Records for this exercise:
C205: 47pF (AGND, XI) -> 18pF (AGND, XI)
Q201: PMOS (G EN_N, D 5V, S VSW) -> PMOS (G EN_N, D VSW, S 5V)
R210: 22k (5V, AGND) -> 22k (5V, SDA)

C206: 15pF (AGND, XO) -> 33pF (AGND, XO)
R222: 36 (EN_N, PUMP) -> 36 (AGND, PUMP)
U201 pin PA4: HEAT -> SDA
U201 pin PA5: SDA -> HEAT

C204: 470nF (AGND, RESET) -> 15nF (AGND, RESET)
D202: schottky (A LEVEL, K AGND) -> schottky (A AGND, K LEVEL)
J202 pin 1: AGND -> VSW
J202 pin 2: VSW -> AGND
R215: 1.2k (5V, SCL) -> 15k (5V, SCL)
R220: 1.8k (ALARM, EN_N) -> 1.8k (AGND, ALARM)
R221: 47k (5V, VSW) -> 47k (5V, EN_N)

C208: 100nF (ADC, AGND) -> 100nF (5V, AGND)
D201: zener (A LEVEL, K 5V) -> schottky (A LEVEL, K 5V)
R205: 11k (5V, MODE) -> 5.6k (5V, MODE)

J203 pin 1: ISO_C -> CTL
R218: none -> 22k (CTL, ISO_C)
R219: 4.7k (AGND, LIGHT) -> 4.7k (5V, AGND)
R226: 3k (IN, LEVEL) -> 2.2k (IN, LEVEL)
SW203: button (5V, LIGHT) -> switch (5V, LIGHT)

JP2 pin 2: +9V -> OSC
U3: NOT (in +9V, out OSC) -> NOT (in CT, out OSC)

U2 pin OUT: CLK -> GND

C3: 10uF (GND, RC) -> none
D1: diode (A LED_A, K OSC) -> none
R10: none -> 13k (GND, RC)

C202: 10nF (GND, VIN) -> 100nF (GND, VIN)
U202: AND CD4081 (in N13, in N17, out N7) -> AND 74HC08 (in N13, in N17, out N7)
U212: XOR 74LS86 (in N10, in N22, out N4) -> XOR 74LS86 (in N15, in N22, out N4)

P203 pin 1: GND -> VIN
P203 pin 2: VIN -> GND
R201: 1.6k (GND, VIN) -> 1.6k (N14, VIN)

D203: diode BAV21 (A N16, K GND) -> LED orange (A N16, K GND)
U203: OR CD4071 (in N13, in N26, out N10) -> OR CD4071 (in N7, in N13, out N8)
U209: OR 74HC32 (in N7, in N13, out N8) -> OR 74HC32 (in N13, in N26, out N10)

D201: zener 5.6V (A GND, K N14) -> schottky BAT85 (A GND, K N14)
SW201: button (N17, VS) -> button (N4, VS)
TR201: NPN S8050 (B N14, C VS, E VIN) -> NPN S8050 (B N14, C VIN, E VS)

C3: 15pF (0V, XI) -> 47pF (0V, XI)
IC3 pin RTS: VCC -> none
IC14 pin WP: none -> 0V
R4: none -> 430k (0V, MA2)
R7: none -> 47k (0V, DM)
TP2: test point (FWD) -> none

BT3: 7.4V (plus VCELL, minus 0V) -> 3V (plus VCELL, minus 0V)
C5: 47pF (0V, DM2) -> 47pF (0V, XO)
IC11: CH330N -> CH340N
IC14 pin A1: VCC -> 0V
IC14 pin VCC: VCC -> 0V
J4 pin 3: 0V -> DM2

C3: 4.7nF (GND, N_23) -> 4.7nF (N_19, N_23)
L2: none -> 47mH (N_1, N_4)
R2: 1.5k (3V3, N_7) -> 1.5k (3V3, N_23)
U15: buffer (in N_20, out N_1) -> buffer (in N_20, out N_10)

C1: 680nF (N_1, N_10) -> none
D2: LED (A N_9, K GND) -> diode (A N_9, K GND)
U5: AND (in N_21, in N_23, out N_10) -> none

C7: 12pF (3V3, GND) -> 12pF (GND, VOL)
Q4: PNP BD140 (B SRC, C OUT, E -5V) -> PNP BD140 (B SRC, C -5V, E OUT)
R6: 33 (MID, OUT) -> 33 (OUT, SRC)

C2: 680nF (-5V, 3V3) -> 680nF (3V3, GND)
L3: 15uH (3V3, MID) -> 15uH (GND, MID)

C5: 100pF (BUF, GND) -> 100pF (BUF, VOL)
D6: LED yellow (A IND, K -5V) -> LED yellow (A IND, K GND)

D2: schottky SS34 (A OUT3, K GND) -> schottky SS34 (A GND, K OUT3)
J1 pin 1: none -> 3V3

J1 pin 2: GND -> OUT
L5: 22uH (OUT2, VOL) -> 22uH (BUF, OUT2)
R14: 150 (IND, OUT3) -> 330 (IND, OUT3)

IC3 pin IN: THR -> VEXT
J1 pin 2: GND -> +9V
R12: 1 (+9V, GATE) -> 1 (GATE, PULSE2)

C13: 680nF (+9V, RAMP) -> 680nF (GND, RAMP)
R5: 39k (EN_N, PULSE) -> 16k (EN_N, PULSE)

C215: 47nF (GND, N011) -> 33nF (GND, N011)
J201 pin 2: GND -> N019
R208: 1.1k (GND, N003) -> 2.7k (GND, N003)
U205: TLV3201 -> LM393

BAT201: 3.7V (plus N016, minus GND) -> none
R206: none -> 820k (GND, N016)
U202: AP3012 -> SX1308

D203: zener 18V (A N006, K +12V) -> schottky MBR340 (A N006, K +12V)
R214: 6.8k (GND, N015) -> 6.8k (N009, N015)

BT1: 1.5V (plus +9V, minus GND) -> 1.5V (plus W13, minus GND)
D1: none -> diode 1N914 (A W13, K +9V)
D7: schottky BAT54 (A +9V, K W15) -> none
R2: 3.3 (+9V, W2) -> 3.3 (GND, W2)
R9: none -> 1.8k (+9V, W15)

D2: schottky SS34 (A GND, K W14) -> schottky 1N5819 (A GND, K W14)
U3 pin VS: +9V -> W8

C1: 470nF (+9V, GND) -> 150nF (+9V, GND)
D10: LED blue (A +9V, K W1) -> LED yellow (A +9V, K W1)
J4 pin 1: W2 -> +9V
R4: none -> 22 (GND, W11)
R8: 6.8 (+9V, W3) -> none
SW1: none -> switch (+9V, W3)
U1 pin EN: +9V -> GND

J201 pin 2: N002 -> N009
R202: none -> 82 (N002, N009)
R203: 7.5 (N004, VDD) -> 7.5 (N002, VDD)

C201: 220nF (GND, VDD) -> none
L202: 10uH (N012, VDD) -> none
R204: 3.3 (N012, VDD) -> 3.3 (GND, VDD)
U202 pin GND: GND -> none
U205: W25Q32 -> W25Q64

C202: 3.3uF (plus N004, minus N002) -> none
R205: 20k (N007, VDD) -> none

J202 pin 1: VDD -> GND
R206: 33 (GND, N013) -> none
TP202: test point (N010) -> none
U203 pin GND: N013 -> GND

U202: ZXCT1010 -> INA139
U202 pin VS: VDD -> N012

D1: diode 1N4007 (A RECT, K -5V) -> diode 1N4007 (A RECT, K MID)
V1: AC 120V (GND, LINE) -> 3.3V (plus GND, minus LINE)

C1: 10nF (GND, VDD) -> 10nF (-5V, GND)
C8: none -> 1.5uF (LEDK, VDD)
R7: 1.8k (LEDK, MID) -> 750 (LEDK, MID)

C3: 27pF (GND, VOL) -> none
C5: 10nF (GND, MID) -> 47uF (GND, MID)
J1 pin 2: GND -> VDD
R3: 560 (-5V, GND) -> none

Problem:
All lines above from the one containing "L3: 15uH (3V3, MID) -> 15uH (GND, MID)" to the one containing "IC3 pin IN: THR -> VEXT" must be repeated exactly, both lines included, and no others.

Response box:
L3: 15uH (3V3, MID) -> 15uH (GND, MID)

C5: 100pF (BUF, GND) -> 100pF (BUF, VOL)
D6: LED yellow (A IND, K -5V) -> LED yellow (A IND, K GND)

D2: schottky SS34 (A OUT3, K GND) -> schottky SS34 (A GND, K OUT3)
J1 pin 1: none -> 3V3

J1 pin 2: GND -> OUT
L5: 22uH (OUT2, VOL) -> 22uH (BUF, OUT2)
R14: 150 (IND, OUT3) -> 330 (IND, OUT3)

IC3 pin IN: THR -> VEXT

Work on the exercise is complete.